- [Exercise] Render the part of the listing that opens with the line containing "Question: Can you confirm if translucent" and closes with the line containing "Question: Which of" as a JSON list of strings, one string per line, including both of those lines and omitting blank lines.

[Task inputs — start]

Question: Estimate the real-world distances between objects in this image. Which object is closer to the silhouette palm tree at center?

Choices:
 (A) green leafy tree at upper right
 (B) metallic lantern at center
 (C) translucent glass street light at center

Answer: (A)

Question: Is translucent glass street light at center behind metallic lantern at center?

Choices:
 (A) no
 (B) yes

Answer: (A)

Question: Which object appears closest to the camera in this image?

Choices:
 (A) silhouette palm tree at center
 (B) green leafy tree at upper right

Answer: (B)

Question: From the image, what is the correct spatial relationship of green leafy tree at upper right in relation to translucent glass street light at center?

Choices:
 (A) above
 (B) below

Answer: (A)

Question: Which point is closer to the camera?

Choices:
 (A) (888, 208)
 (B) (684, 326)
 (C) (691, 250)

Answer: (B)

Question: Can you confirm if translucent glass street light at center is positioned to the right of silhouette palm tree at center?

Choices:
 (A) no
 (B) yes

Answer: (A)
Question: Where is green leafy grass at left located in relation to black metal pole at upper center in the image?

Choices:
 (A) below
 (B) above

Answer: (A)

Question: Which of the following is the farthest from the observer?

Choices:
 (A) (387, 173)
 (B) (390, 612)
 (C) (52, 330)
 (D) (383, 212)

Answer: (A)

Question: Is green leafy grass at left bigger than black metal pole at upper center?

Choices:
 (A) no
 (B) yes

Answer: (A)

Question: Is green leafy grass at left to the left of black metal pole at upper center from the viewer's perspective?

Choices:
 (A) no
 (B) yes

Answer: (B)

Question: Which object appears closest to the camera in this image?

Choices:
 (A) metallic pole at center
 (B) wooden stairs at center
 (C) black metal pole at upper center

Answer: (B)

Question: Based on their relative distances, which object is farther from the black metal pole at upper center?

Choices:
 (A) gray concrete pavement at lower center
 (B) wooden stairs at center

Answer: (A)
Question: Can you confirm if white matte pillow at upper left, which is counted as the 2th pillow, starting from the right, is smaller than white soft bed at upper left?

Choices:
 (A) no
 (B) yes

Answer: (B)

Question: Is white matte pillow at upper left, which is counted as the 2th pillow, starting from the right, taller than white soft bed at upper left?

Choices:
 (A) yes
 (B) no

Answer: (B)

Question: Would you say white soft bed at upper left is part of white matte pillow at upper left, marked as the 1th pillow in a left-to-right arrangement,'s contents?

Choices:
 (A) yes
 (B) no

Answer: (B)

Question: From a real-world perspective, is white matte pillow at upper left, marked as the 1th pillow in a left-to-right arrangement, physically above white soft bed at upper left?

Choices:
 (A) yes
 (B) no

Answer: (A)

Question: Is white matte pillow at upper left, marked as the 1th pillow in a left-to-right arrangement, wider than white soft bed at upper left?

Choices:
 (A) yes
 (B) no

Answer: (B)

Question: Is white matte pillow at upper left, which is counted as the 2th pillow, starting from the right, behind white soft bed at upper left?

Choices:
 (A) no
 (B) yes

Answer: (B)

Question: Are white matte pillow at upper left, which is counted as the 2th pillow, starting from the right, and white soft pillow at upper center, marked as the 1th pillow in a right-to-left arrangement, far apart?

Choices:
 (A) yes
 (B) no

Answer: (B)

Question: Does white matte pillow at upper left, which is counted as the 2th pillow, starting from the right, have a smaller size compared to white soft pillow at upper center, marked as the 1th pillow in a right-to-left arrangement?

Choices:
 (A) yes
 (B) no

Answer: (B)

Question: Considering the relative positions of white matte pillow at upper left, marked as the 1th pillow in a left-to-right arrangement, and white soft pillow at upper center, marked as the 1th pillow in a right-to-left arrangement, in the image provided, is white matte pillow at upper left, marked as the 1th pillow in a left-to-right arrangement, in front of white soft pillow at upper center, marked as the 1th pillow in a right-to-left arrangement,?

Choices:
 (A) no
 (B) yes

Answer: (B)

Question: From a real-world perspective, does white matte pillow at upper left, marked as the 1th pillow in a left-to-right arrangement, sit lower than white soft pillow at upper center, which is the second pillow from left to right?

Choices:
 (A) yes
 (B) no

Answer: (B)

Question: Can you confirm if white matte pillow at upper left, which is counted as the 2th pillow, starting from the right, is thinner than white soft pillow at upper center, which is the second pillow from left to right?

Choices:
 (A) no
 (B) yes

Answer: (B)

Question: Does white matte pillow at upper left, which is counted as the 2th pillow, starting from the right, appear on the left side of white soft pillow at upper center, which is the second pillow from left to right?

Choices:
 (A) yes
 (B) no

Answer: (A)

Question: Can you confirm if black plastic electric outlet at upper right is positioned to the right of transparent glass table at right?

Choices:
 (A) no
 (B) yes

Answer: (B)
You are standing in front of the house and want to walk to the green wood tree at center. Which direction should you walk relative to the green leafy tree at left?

[Task inputs — finish]

- [Answer space]
[
  "Question: Can you confirm if translucent glass street light at center is positioned to the right of silhouette palm tree at center?",
  "Choices:",
  " (A) no",
  " (B) yes",
  "Answer: (A)",
  "Question: Where is green leafy grass at left located in relation to black metal pole at upper center in the image?",
  "Choices:",
  " (A) below",
  " (B) above",
  "Answer: (A)",
  "Question: Which of the following is the farthest from the observer?"
]